WORK ORDER:
Leave out the pictures and set down the rest of the listing below word for word.

--

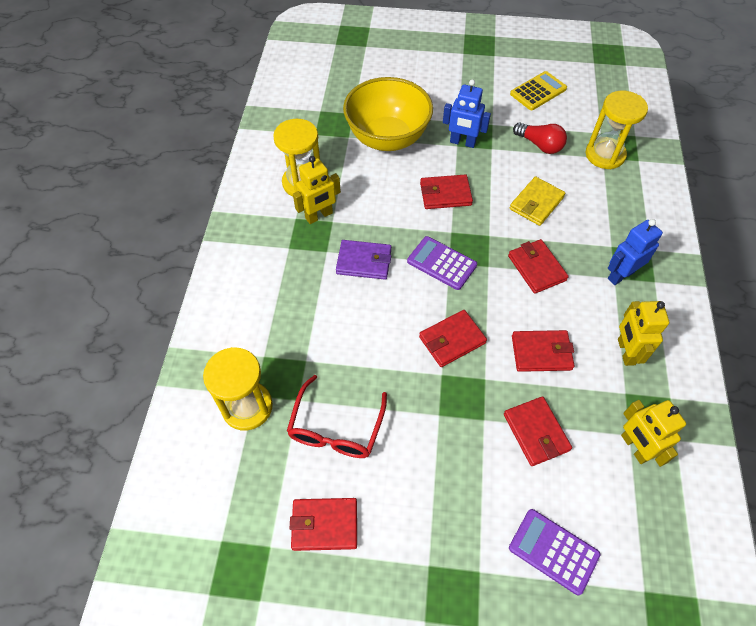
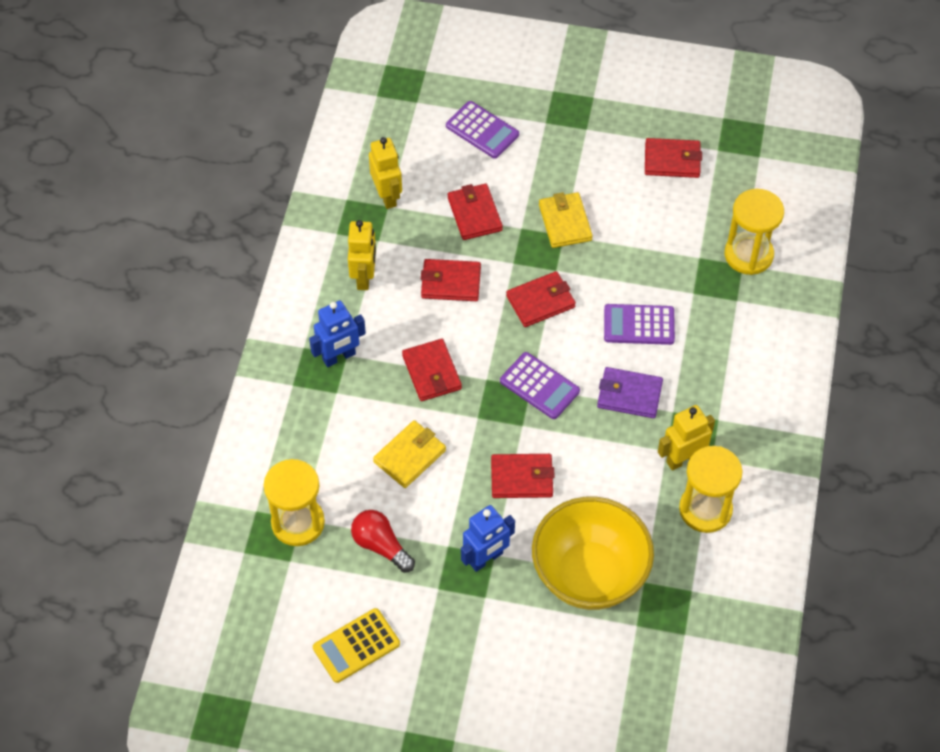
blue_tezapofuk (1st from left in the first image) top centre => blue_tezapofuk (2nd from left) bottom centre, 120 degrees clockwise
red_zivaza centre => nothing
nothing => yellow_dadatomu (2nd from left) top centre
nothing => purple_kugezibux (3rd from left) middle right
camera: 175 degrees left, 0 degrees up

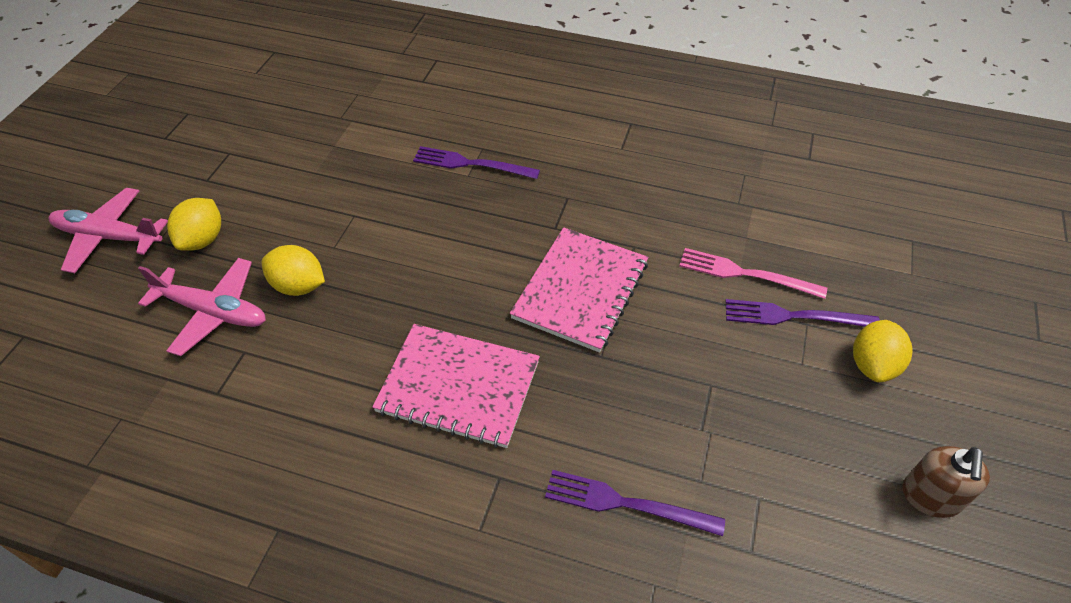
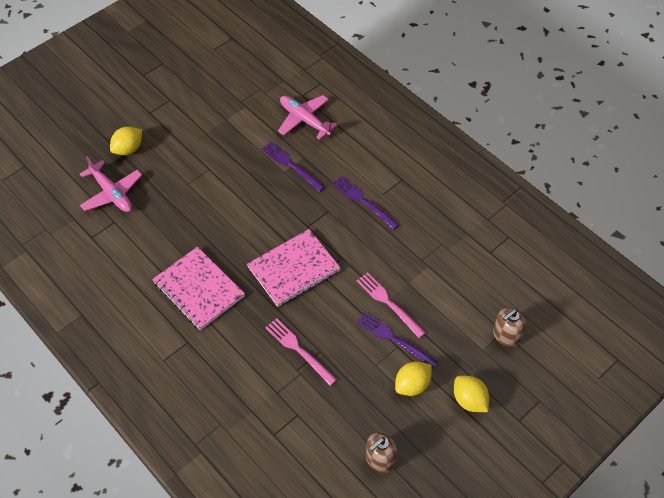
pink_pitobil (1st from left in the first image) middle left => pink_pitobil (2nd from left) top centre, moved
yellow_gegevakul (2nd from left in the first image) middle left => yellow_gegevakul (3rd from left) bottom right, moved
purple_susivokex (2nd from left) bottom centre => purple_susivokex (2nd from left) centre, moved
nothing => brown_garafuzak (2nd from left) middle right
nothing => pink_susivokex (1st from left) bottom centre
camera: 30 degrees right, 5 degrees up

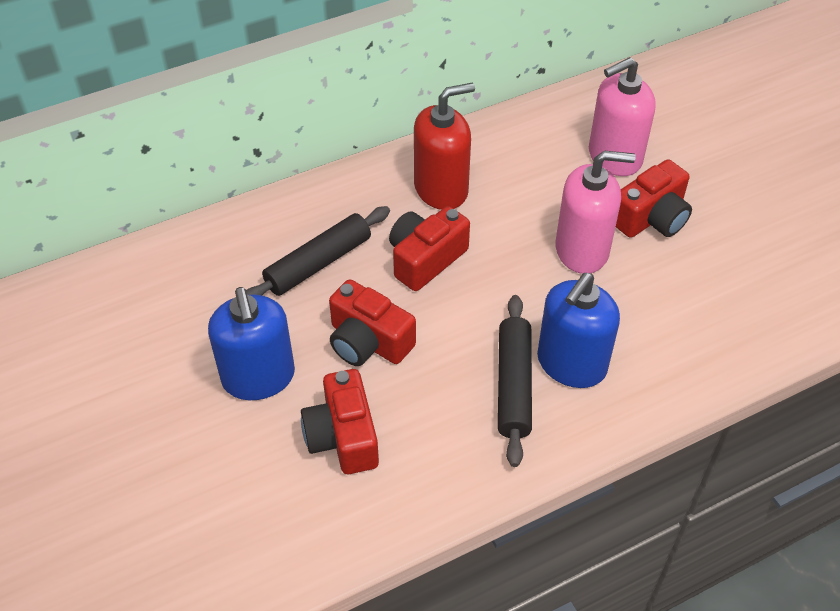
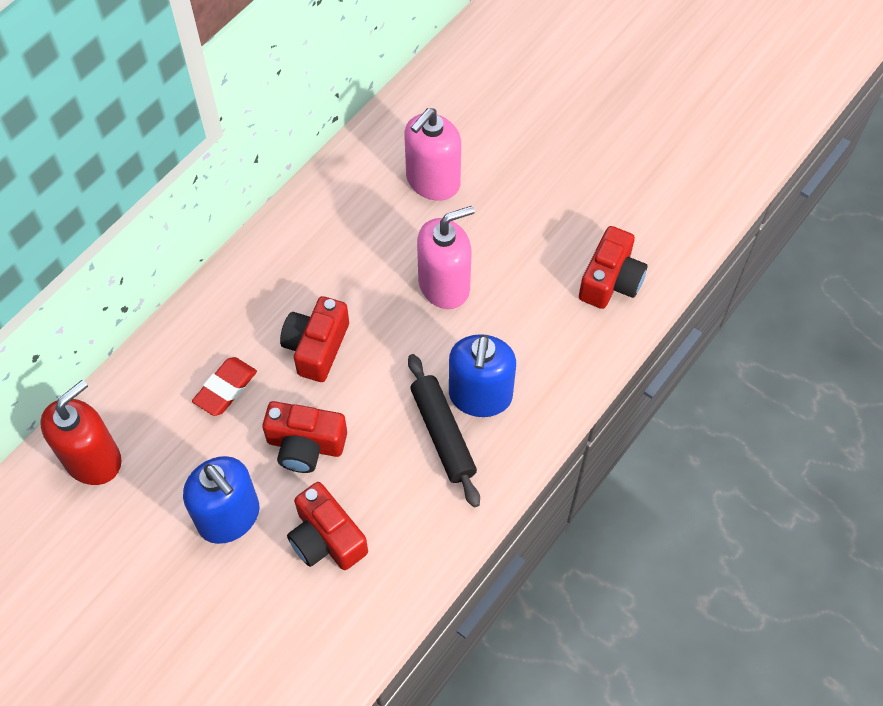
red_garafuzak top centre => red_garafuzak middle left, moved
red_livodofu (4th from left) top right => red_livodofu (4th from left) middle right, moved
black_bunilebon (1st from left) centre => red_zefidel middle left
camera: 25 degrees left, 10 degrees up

--

ANSWER TO THE EXERCISE:
blue_tezapofuk (1st from left in the first image) top centre => blue_tezapofuk (2nd from left) bottom centre, 120 degrees clockwise
red_zivaza centre => nothing
nothing => yellow_dadatomu (2nd from left) top centre
nothing => purple_kugezibux (3rd from left) middle right
camera: 175 degrees left, 0 degrees up

pink_pitobil (1st from left in the first image) middle left => pink_pitobil (2nd from left) top centre, moved
yellow_gegevakul (2nd from left in the first image) middle left => yellow_gegevakul (3rd from left) bottom right, moved
purple_susivokex (2nd from left) bottom centre => purple_susivokex (2nd from left) centre, moved
nothing => brown_garafuzak (2nd from left) middle right
nothing => pink_susivokex (1st from left) bottom centre
camera: 30 degrees right, 5 degrees up

red_garafuzak top centre => red_garafuzak middle left, moved
red_livodofu (4th from left) top right => red_livodofu (4th from left) middle right, moved
black_bunilebon (1st from left) centre => red_zefidel middle left
camera: 25 degrees left, 10 degrees up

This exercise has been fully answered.